ABOUT THIS TASK: Set down the entries below exactly, leaving out all images.

ENTRIES SHOWN section start

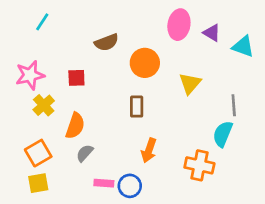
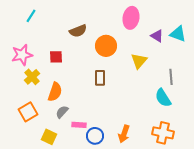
purple triangle: (212, 33) -> (157, 36), moved
cyan semicircle: (223, 134) -> (163, 98), turned -54
orange arrow: (149, 150) -> (124, 134), moved
orange cross: (199, 165) -> (163, 133), moved
yellow square: (38, 183) -> (49, 137), moved, turned 35
pink rectangle: (104, 183) -> (79, 125), moved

ENTRIES SHOWN section end

WRITTEN RESPONSE:
purple triangle: (212, 33) -> (157, 36), moved
cyan semicircle: (223, 134) -> (163, 98), turned -54
orange arrow: (149, 150) -> (124, 134), moved
orange cross: (199, 165) -> (163, 133), moved
yellow square: (38, 183) -> (49, 137), moved, turned 35
pink rectangle: (104, 183) -> (79, 125), moved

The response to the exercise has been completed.